(Data begins)
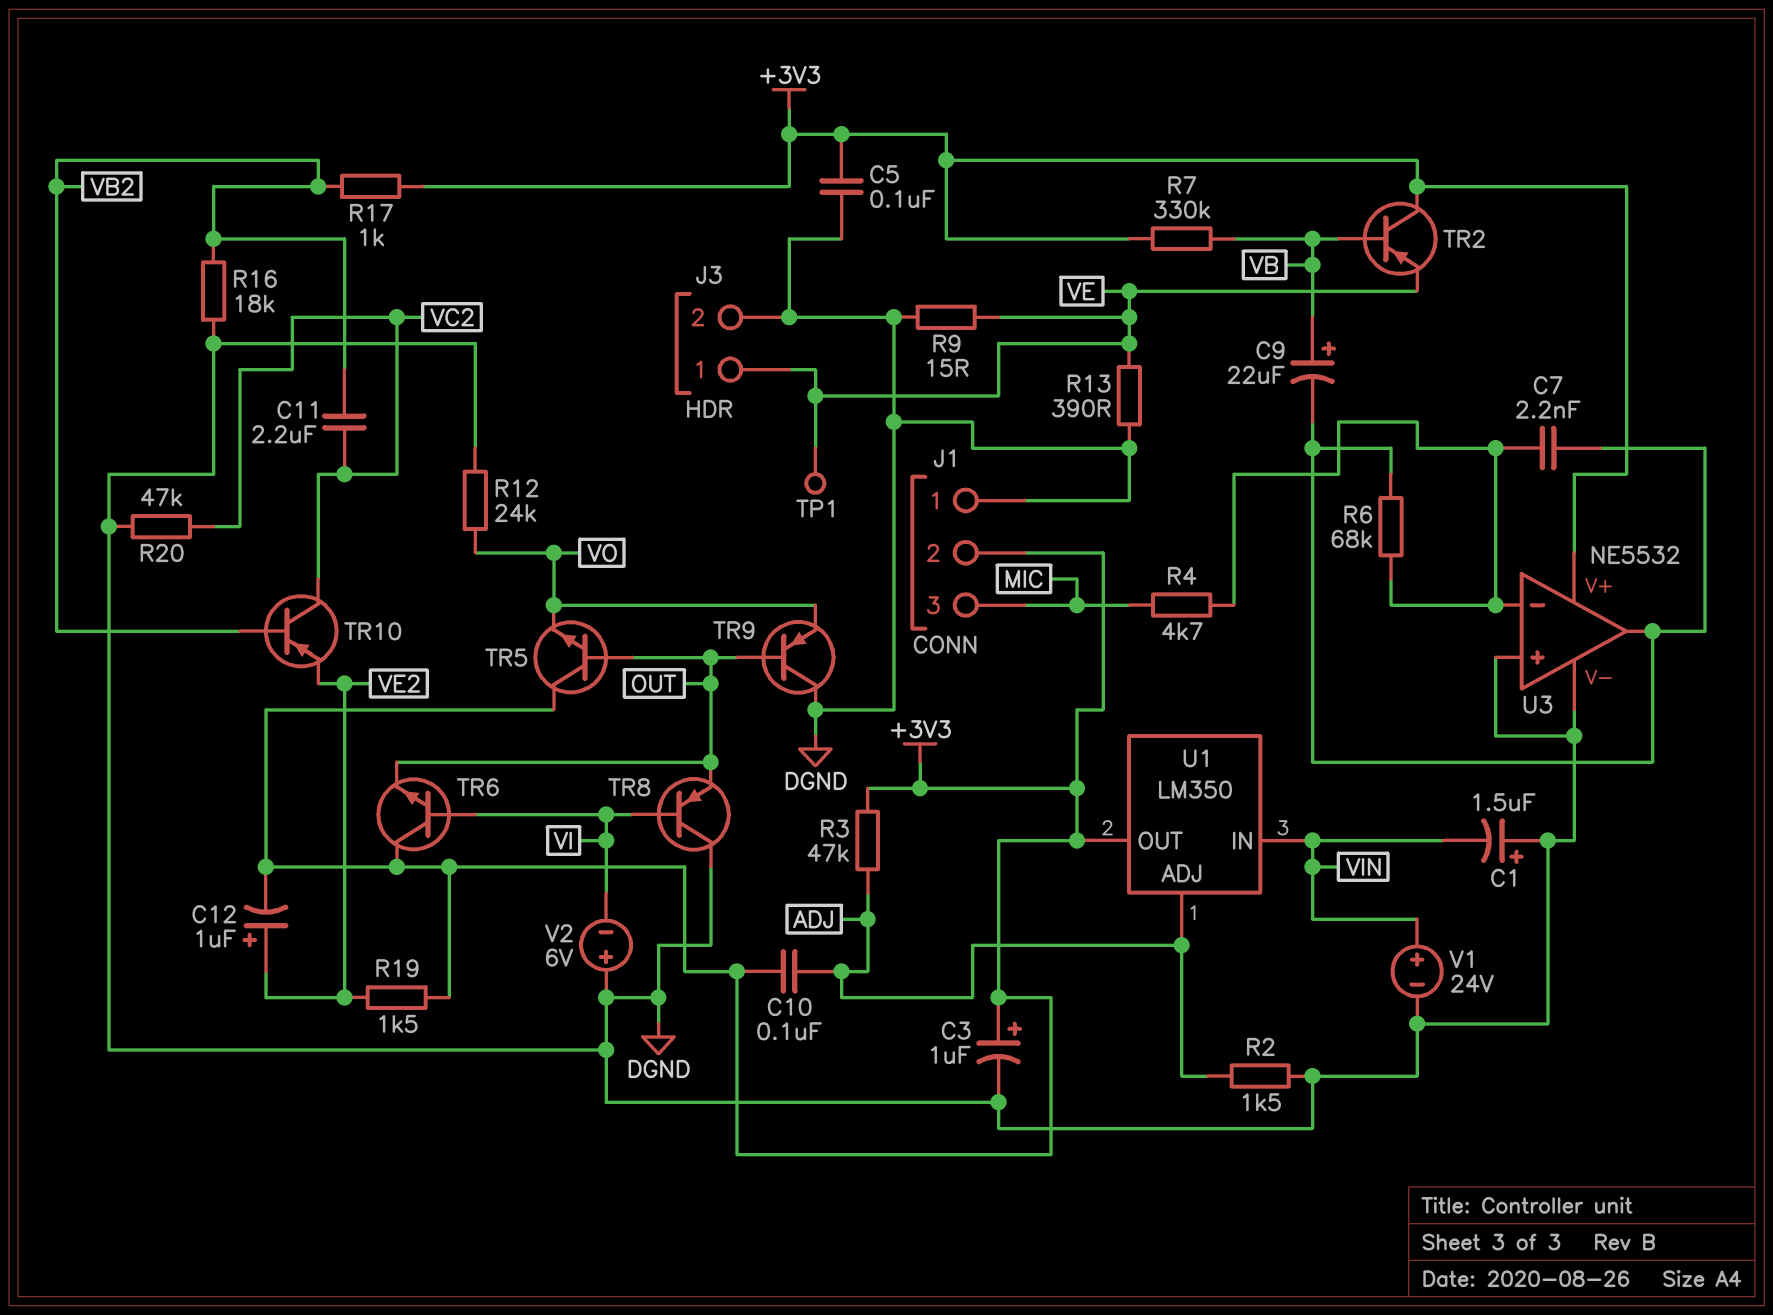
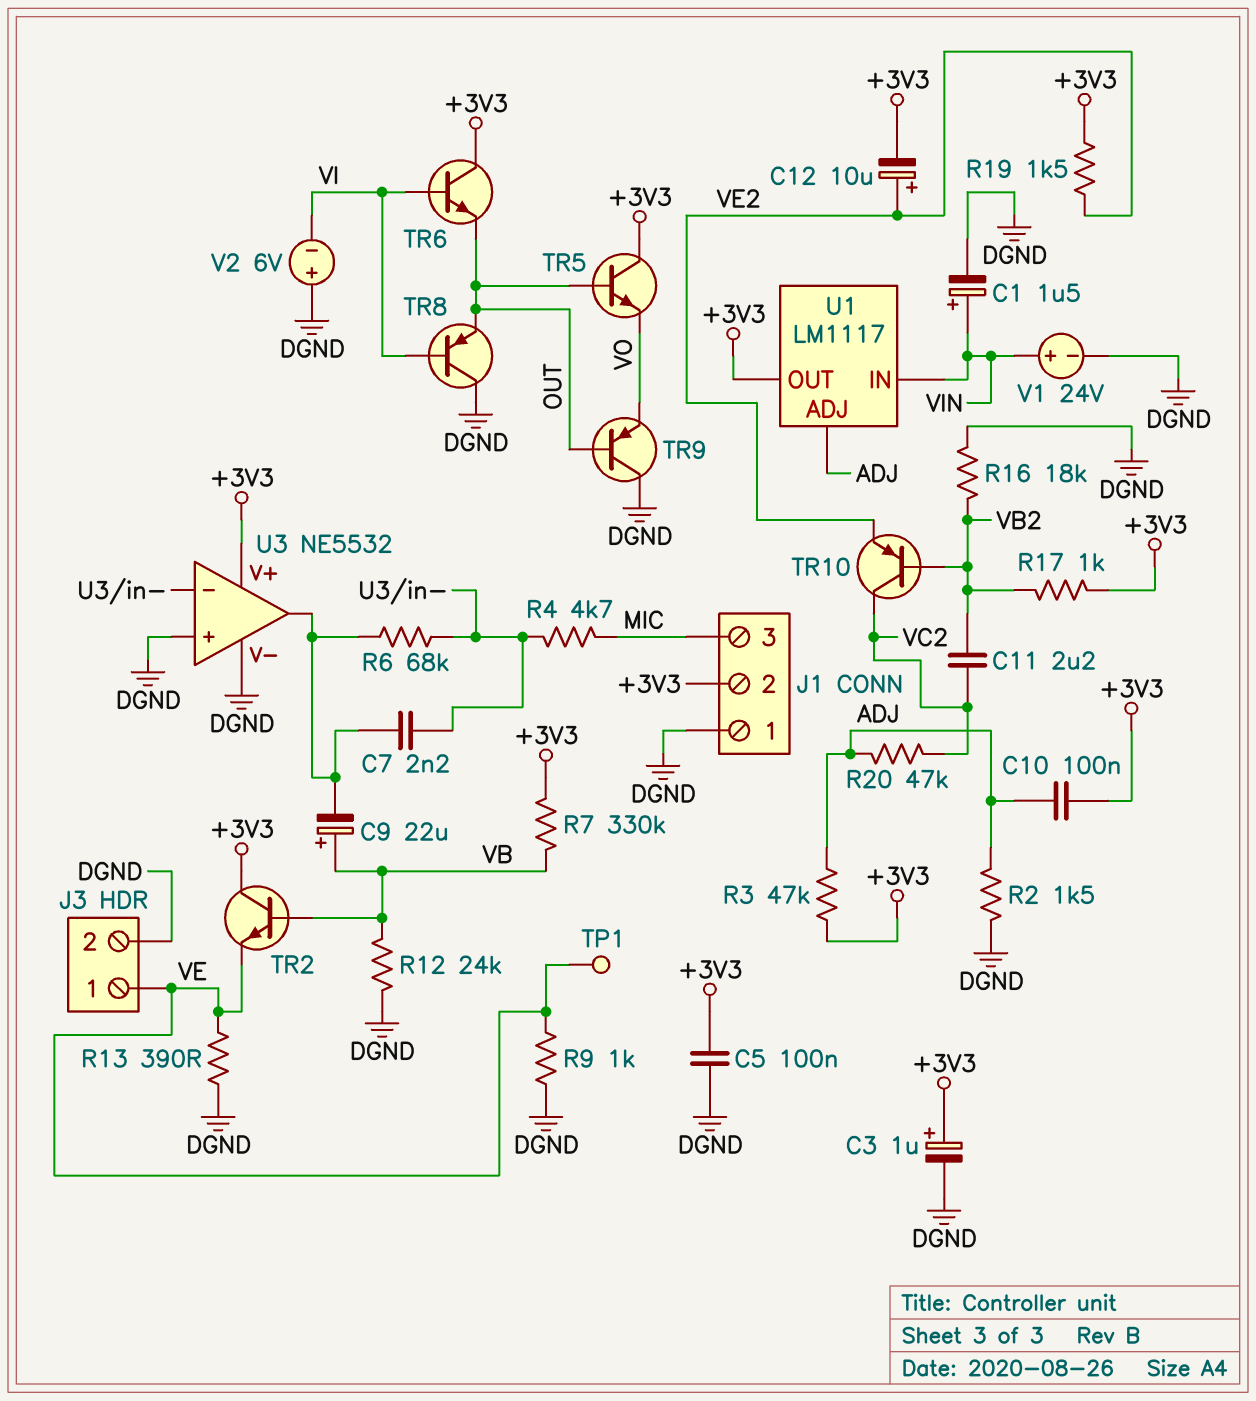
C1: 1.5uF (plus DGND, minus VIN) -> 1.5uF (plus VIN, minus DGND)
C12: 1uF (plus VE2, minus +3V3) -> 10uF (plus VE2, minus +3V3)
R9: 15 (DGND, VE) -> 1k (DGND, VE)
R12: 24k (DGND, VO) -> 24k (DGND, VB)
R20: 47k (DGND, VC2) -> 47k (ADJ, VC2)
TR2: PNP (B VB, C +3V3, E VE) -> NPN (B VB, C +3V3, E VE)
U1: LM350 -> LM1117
(Data ends)
What this task involves
Could you print, word for word, the line containing "C12: 1uF (plus" and every line after it through the end of the records, and nothing else?

Result
C12: 1uF (plus VE2, minus +3V3) -> 10uF (plus VE2, minus +3V3)
R9: 15 (DGND, VE) -> 1k (DGND, VE)
R12: 24k (DGND, VO) -> 24k (DGND, VB)
R20: 47k (DGND, VC2) -> 47k (ADJ, VC2)
TR2: PNP (B VB, C +3V3, E VE) -> NPN (B VB, C +3V3, E VE)
U1: LM350 -> LM1117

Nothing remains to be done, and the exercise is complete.